→ **Work task**
Search the records below for the string "none", and report each line that contains it.

→ **Given information**
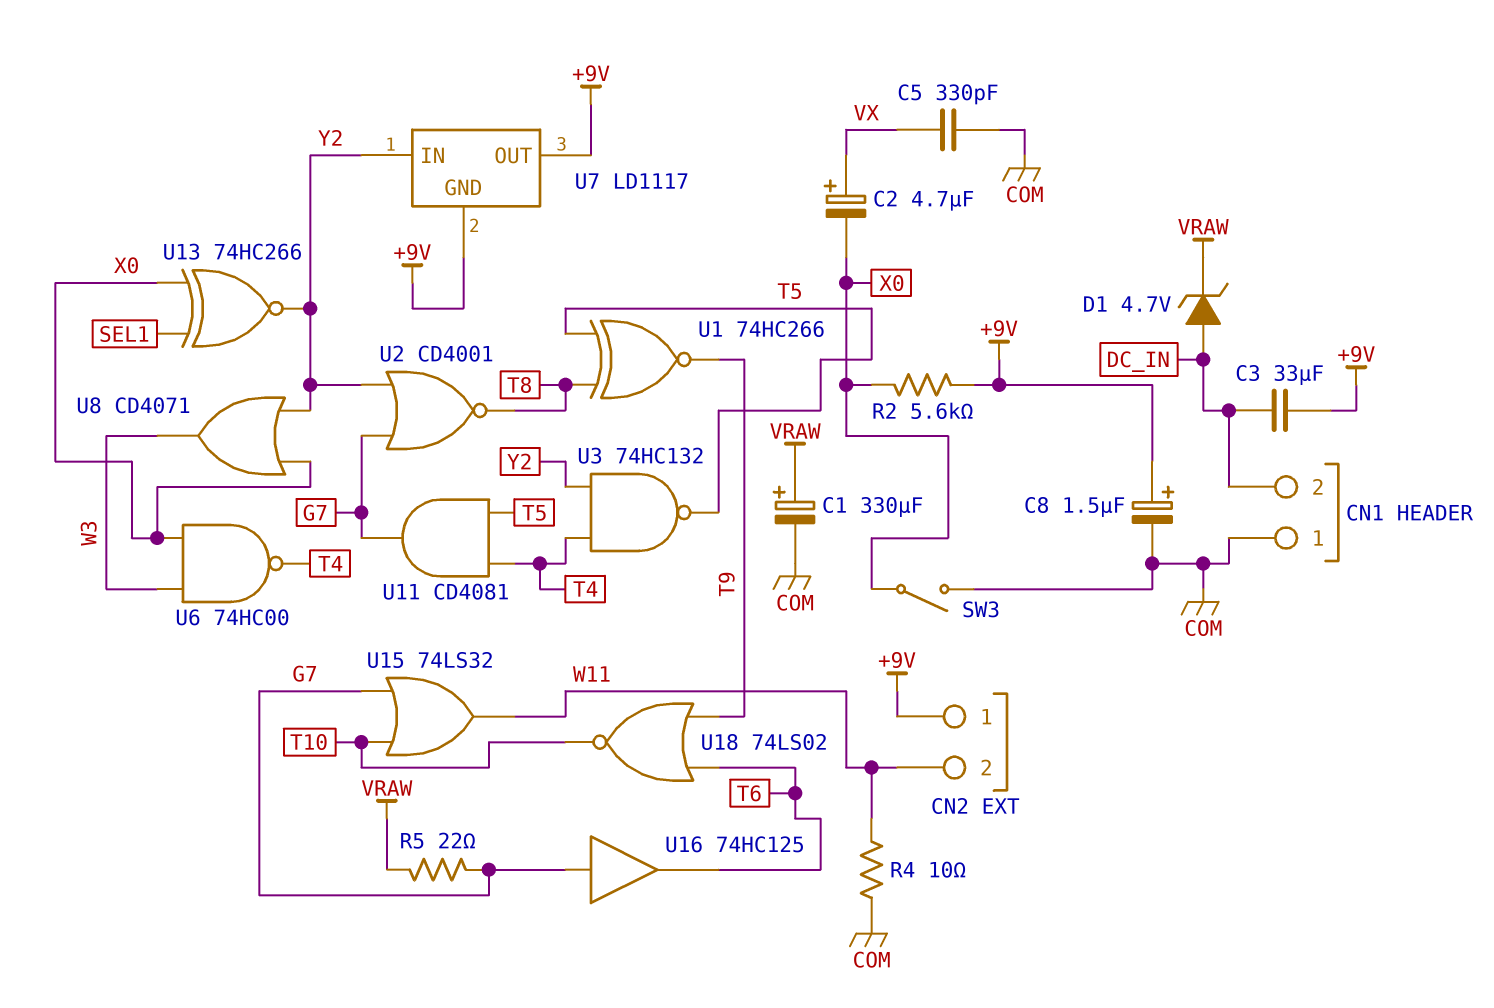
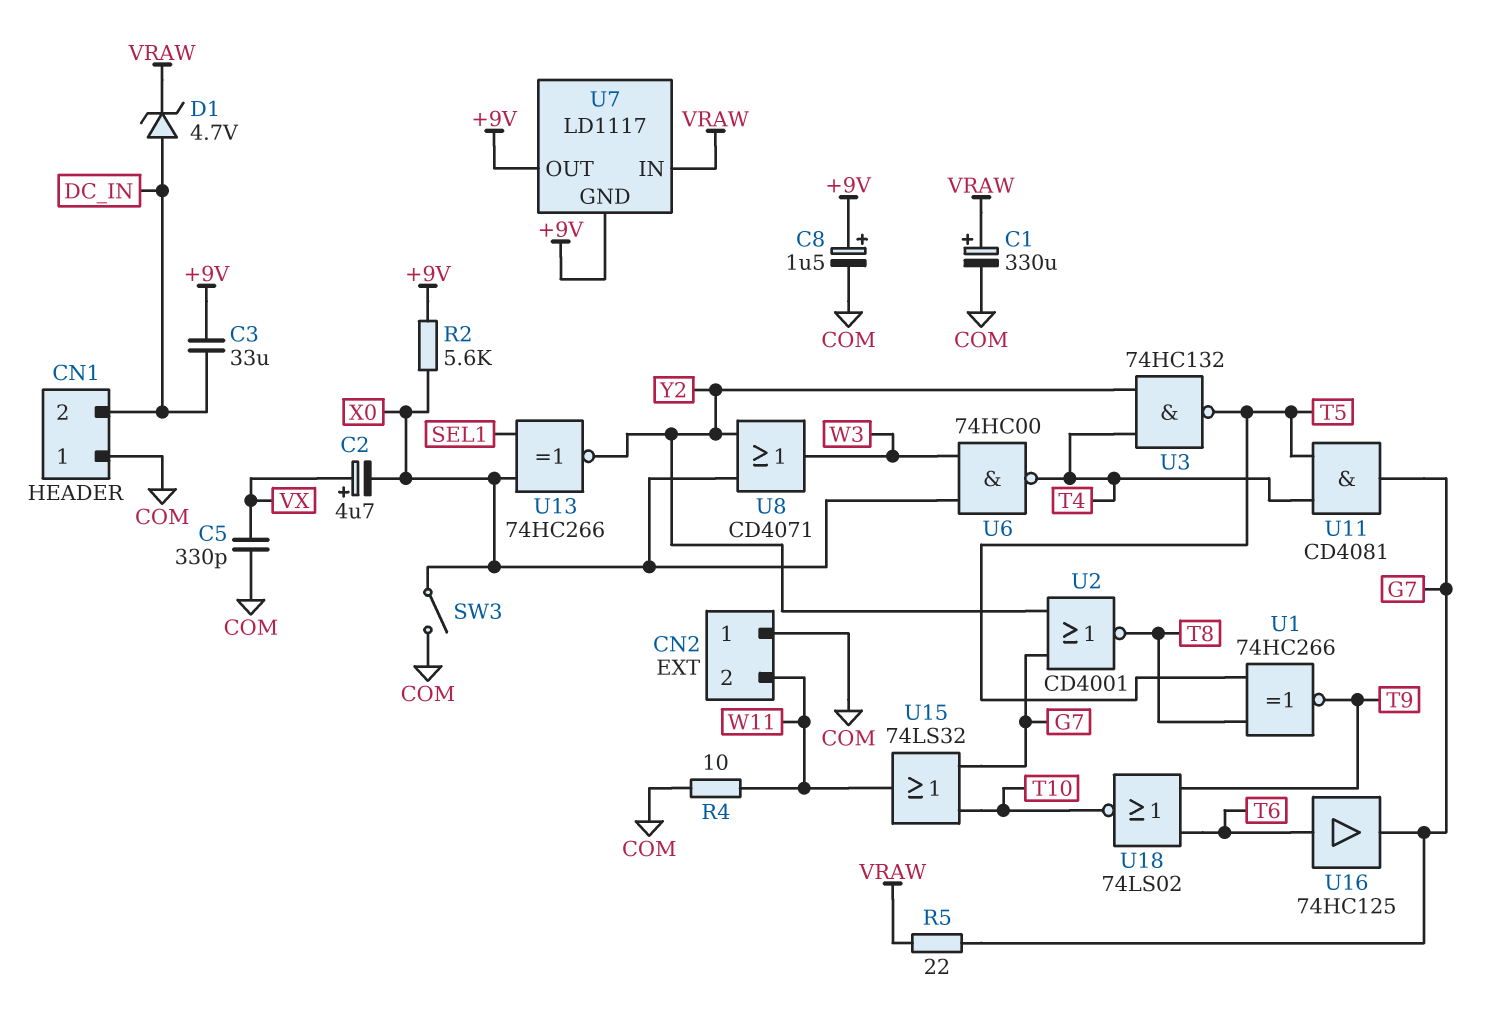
CN2 pin 1: +9V -> COM
U7 pin IN: Y2 -> VRAW
U16: buffer 74HC125 (in G7, out T6) -> buffer 74HC125 (in T6, out G7)

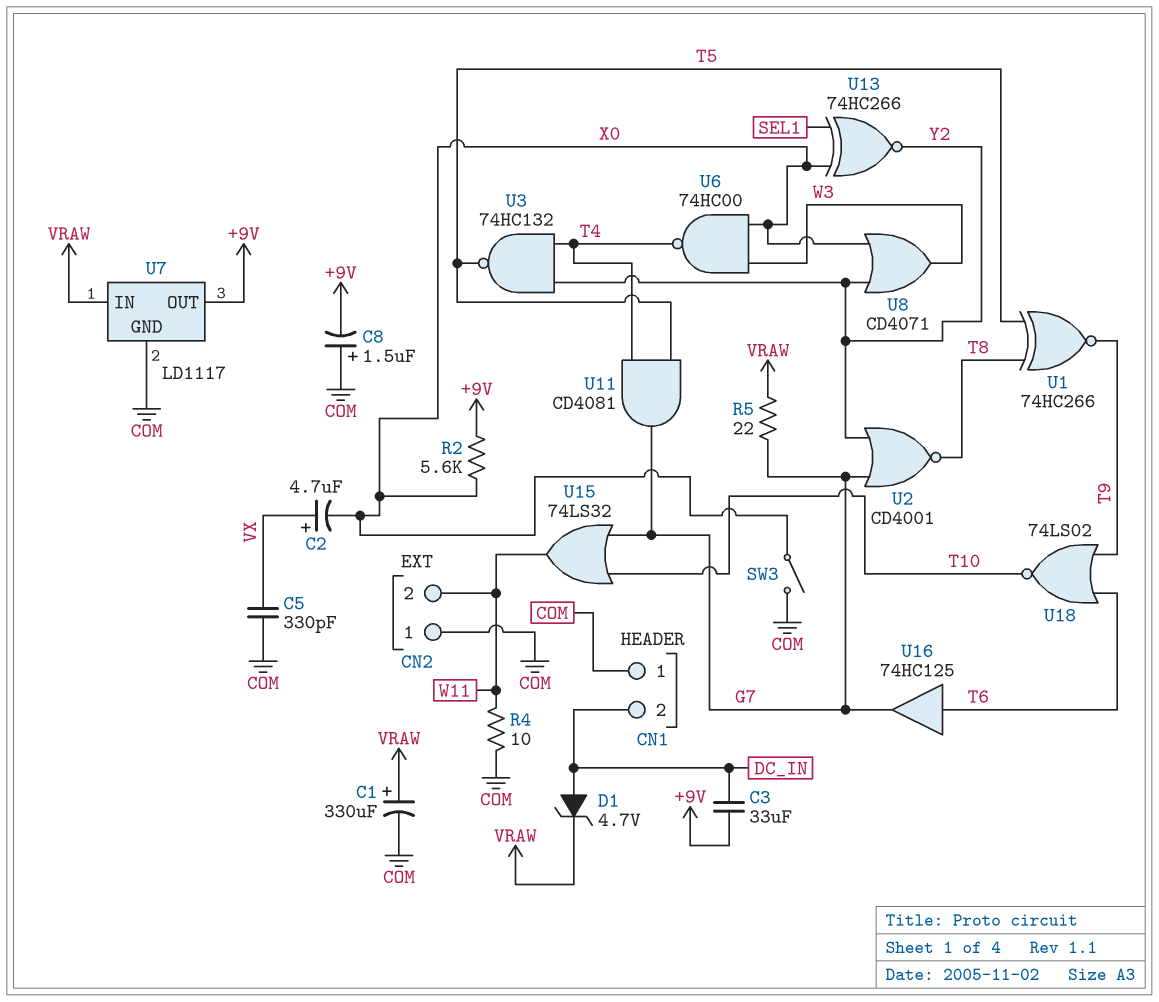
C8: 1.5uF (plus +9V, minus COM) -> 1.5uF (plus COM, minus +9V)
U7 pin GND: +9V -> COM

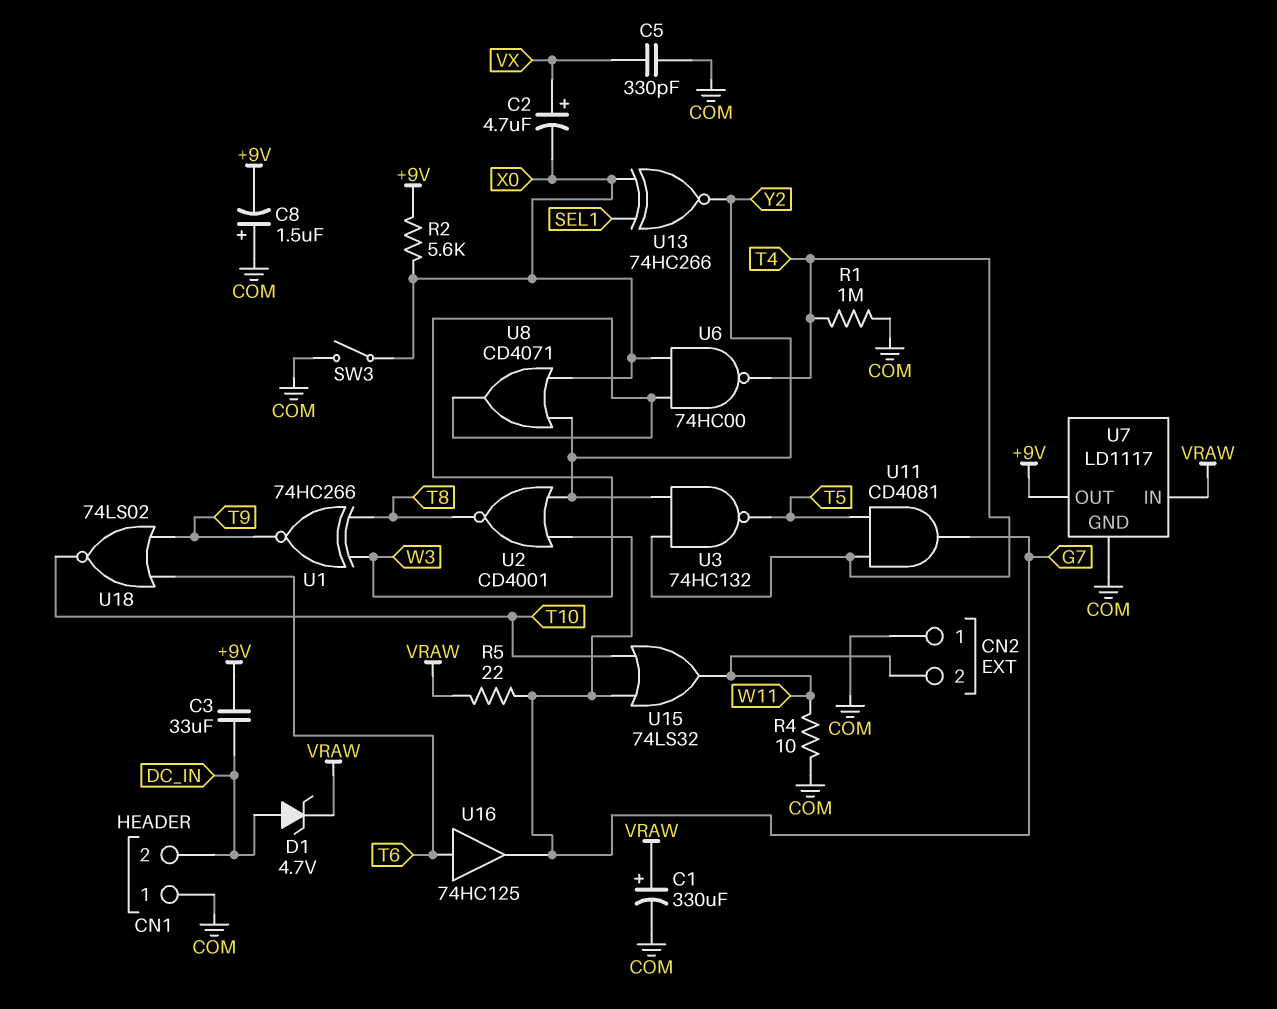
R1: none -> 1M (COM, T4)
U1: XNOR 74HC266 (in T5, in T8, out T9) -> XNOR 74HC266 (in T8, in W3, out T9)

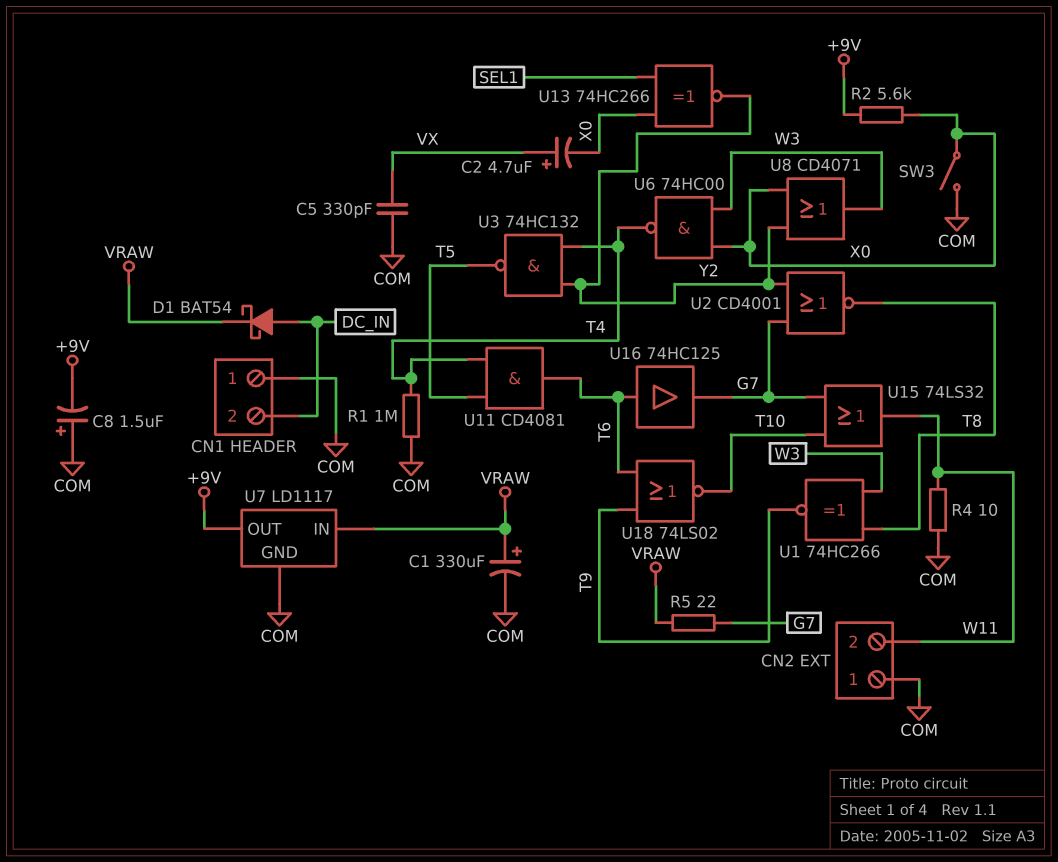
C3: 33uF (+9V, DC_IN) -> none
D1: zener 4.7V (A DC_IN, K VRAW) -> schottky BAT54 (A DC_IN, K VRAW)
U11: AND CD4081 (in T4, in T5, out G7) -> AND CD4081 (in T4, in T5, out T6)

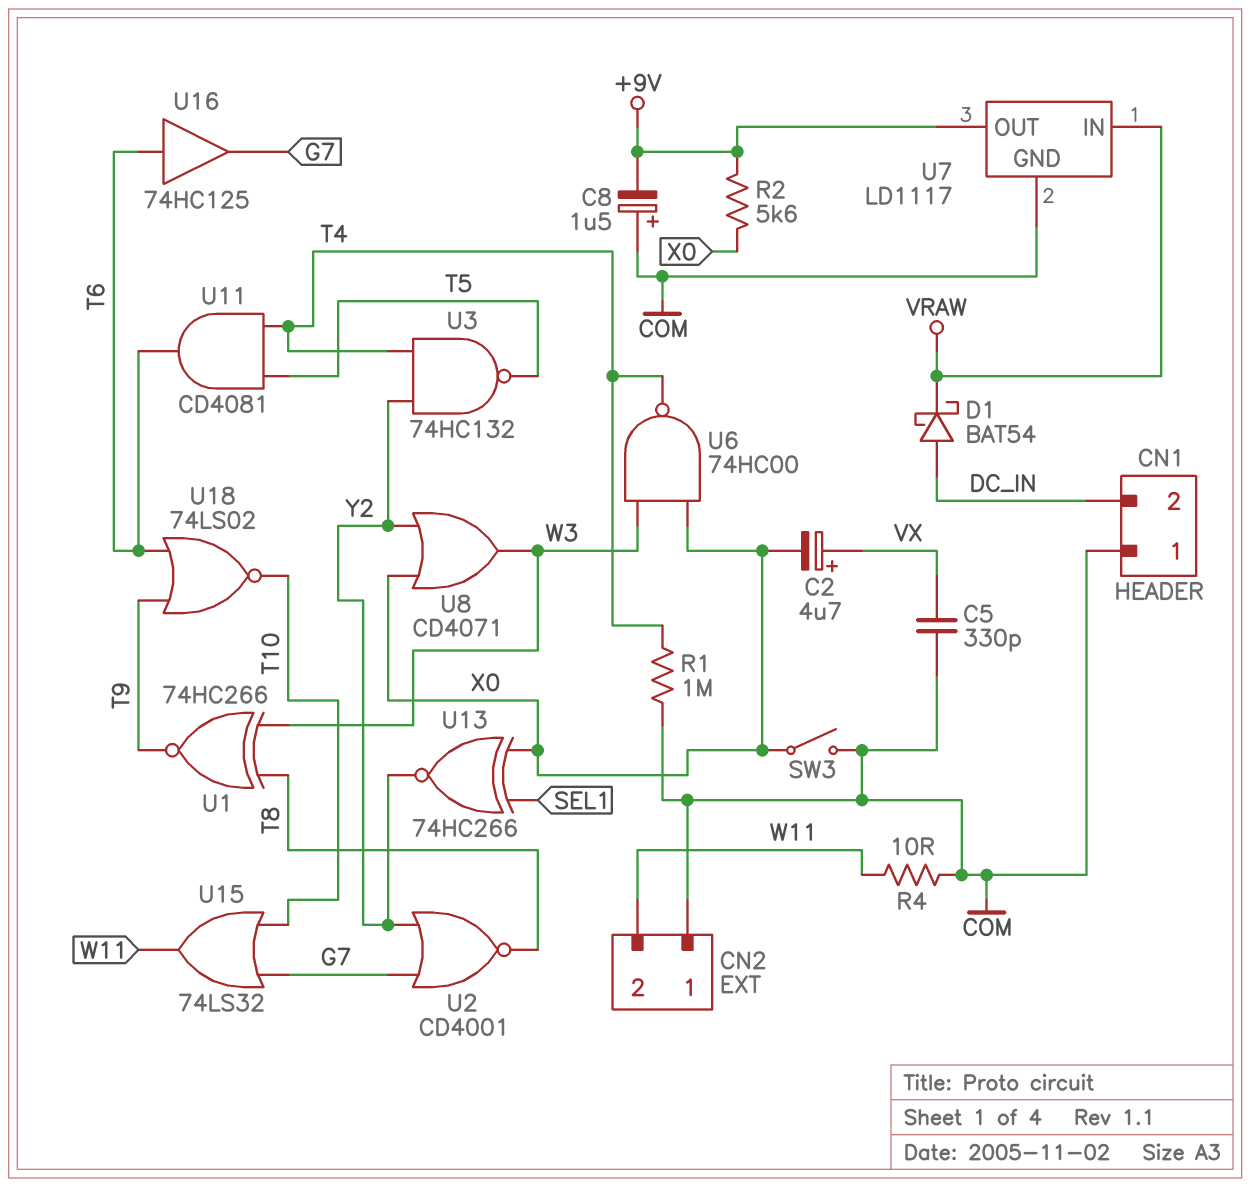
C1: 330uF (plus VRAW, minus COM) -> none
R5: 22 (G7, VRAW) -> none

→ **Exercise output**
R1: none -> 1M (COM, T4)
C3: 33uF (+9V, DC_IN) -> none
C1: 330uF (plus VRAW, minus COM) -> none
R5: 22 (G7, VRAW) -> none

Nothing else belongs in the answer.